▼

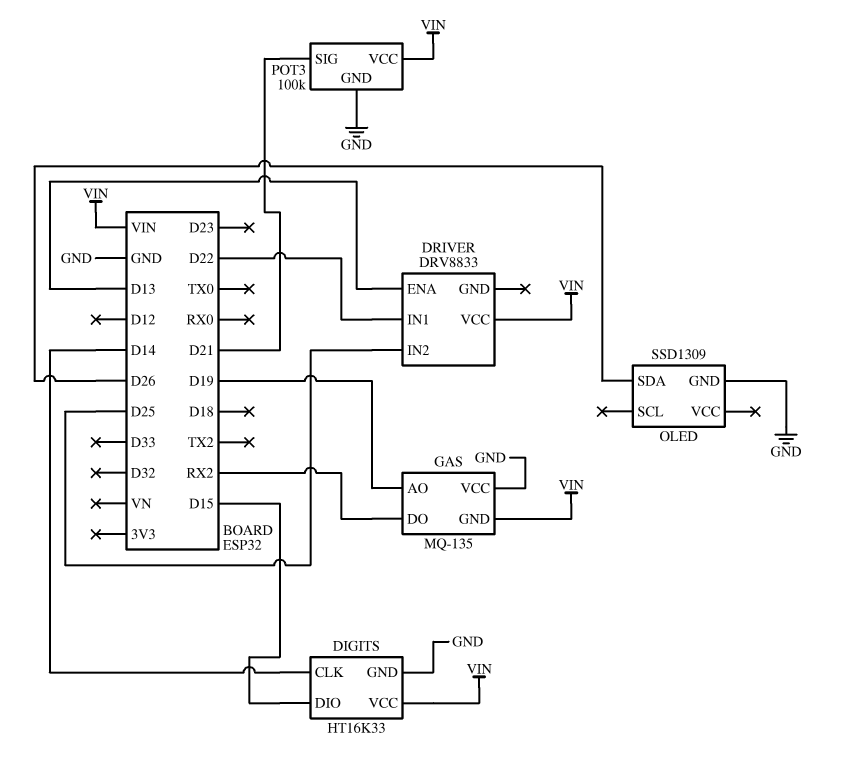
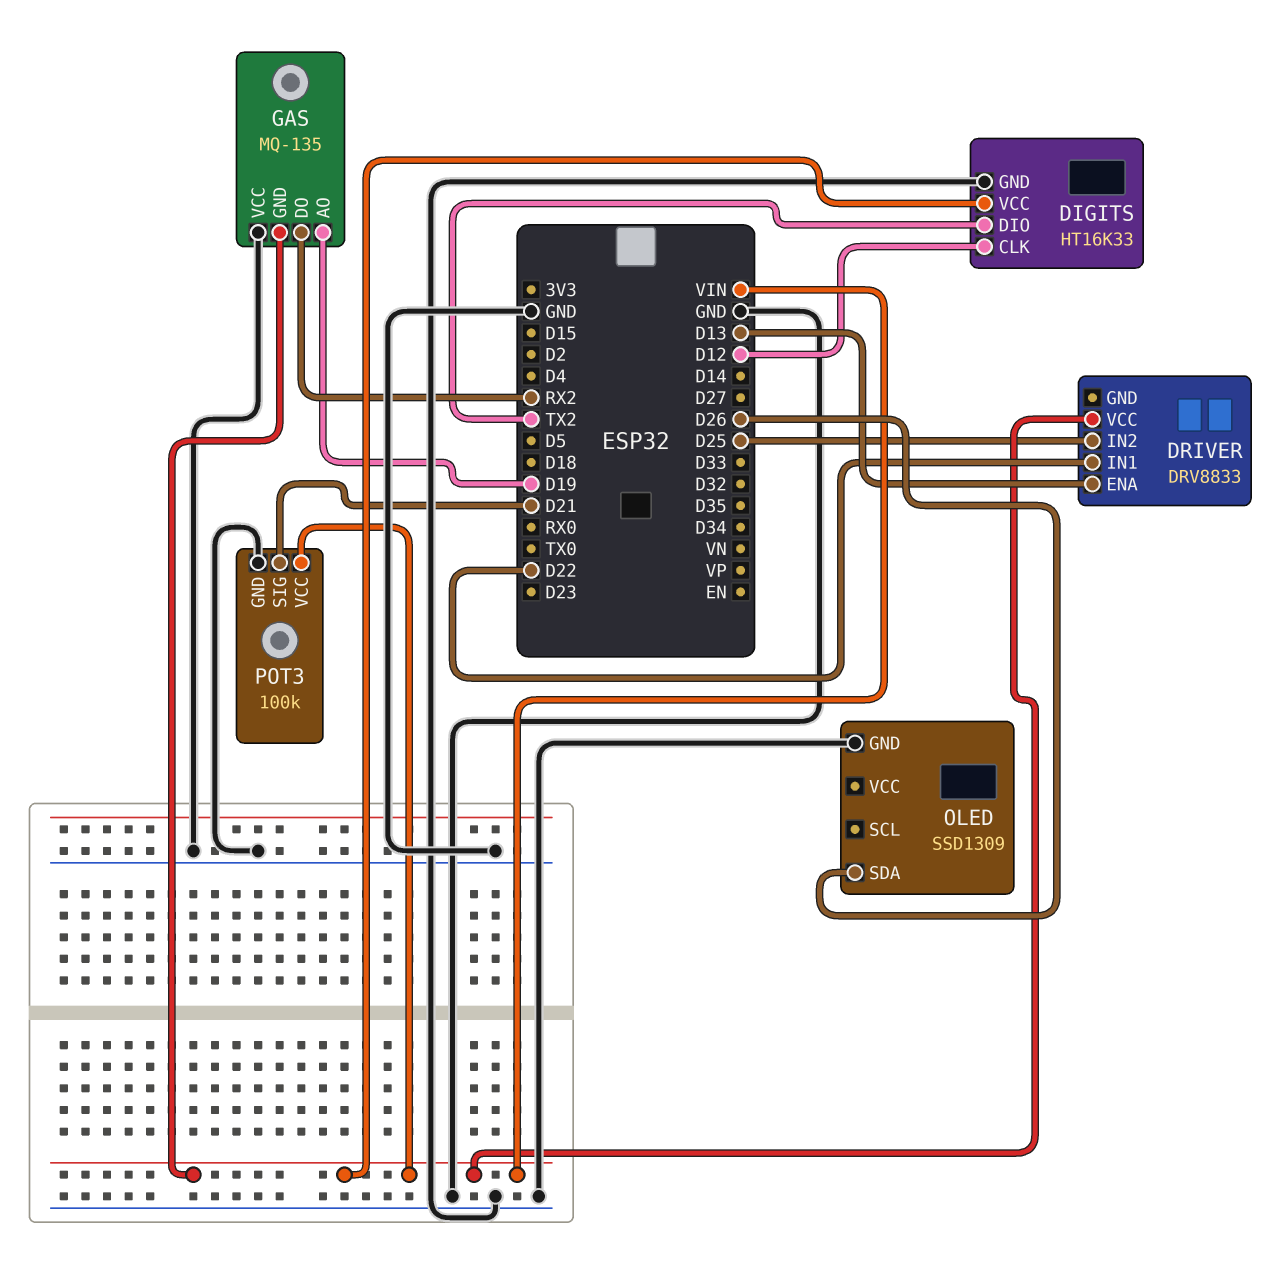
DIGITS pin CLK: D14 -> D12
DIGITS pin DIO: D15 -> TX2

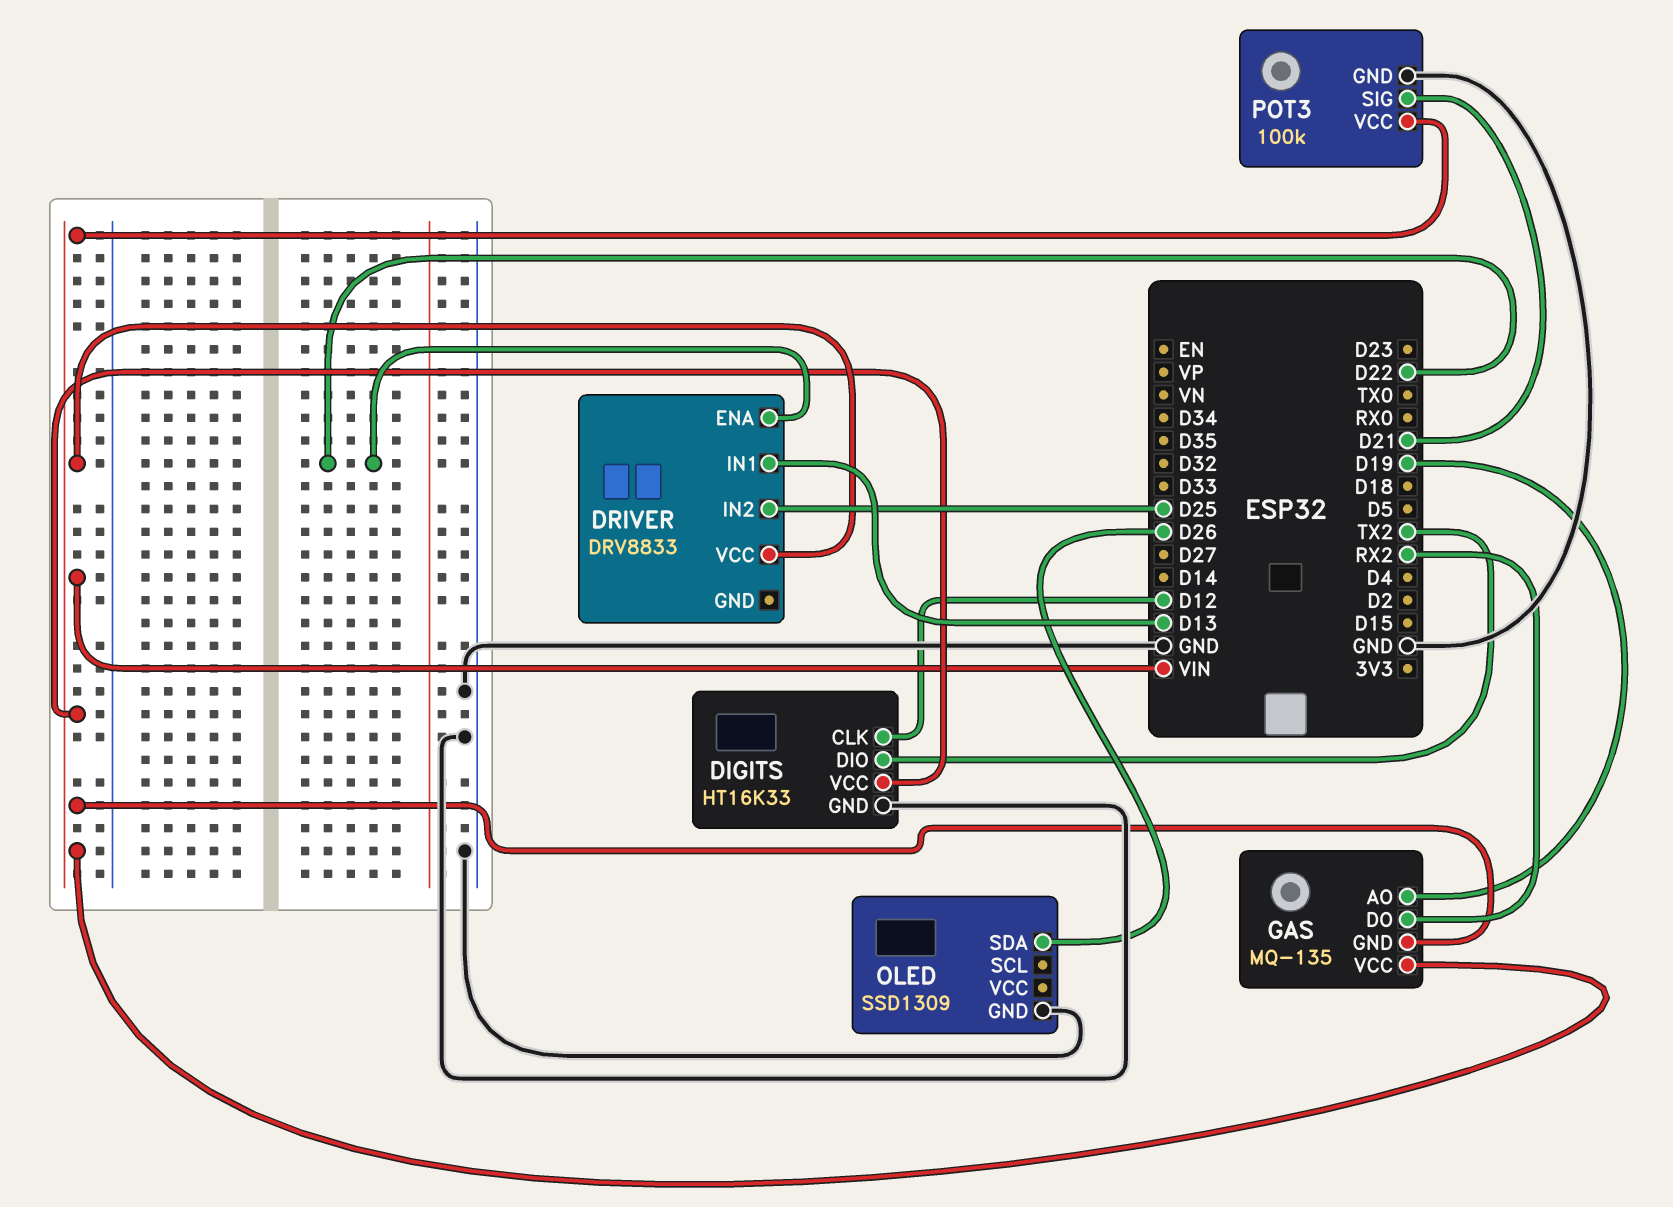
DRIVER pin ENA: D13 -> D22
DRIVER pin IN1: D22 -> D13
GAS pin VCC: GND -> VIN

▲
▼

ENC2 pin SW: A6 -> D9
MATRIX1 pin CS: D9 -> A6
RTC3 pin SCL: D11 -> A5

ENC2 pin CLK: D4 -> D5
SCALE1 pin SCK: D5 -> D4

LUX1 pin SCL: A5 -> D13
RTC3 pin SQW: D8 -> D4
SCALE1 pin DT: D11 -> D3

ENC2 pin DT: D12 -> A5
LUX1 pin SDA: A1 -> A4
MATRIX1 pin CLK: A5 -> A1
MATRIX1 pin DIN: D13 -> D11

▲

### Work to be completed
Beginning at the line with "SCALE1 pin SCK: D5 -> D4" and stopping after the line with "MATRIX1 pin DIN: D13 -> D11", please write out every line of the data above exactly and nothing else.

### Reply to the task
SCALE1 pin SCK: D5 -> D4

LUX1 pin SCL: A5 -> D13
RTC3 pin SQW: D8 -> D4
SCALE1 pin DT: D11 -> D3

ENC2 pin DT: D12 -> A5
LUX1 pin SDA: A1 -> A4
MATRIX1 pin CLK: A5 -> A1
MATRIX1 pin DIN: D13 -> D11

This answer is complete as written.